** WHAT THE TASK ASKS **
Find the line containing "R103: 100k (IC103/out, INV) -> none" in the entries below. Reproduce that line and each one after it to the end, exactly, with no other lines.

*** INFORMATION SUPPLIED Section Begins ***

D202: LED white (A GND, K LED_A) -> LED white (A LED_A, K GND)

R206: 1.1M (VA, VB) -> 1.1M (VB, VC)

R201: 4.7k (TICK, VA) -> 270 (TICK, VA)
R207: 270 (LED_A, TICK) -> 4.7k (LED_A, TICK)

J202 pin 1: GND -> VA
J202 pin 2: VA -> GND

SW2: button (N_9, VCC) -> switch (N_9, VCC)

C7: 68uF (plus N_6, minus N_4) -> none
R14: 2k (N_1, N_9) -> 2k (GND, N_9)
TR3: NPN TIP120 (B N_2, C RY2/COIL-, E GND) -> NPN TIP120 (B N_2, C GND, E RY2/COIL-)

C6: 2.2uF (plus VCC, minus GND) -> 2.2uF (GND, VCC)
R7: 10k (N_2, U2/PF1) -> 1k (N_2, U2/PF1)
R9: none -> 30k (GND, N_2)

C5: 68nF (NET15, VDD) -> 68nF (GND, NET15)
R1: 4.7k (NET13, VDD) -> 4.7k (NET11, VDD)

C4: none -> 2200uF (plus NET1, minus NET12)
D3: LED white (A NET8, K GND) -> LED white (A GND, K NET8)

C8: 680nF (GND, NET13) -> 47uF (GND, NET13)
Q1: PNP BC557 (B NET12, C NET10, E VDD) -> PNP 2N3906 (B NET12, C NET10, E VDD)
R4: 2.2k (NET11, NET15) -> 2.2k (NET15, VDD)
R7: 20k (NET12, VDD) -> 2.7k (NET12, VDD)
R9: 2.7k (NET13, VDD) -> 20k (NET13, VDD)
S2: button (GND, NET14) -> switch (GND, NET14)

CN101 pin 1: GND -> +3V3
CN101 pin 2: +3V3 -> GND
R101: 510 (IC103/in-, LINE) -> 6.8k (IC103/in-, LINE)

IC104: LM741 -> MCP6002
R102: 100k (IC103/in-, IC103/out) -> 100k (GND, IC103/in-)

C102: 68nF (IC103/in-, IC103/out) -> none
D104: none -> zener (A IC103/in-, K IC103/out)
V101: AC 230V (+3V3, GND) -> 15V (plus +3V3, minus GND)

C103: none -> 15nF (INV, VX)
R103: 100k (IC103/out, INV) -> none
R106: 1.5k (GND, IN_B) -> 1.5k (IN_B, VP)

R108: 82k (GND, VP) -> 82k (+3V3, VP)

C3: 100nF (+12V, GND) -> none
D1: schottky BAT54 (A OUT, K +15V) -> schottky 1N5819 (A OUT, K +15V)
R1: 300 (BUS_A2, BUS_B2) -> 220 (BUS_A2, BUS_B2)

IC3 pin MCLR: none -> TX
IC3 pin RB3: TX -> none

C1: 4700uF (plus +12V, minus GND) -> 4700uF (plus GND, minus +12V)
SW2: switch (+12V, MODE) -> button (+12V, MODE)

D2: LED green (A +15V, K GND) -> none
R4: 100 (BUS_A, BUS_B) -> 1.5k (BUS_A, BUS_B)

*** INFORMATION SUPPLIED Section Ends ***

** SOLVED PROBLEM **
R103: 100k (IC103/out, INV) -> none
R106: 1.5k (GND, IN_B) -> 1.5k (IN_B, VP)

R108: 82k (GND, VP) -> 82k (+3V3, VP)

C3: 100nF (+12V, GND) -> none
D1: schottky BAT54 (A OUT, K +15V) -> schottky 1N5819 (A OUT, K +15V)
R1: 300 (BUS_A2, BUS_B2) -> 220 (BUS_A2, BUS_B2)

IC3 pin MCLR: none -> TX
IC3 pin RB3: TX -> none

C1: 4700uF (plus +12V, minus GND) -> 4700uF (plus GND, minus +12V)
SW2: switch (+12V, MODE) -> button (+12V, MODE)

D2: LED green (A +15V, K GND) -> none
R4: 100 (BUS_A, BUS_B) -> 1.5k (BUS_A, BUS_B)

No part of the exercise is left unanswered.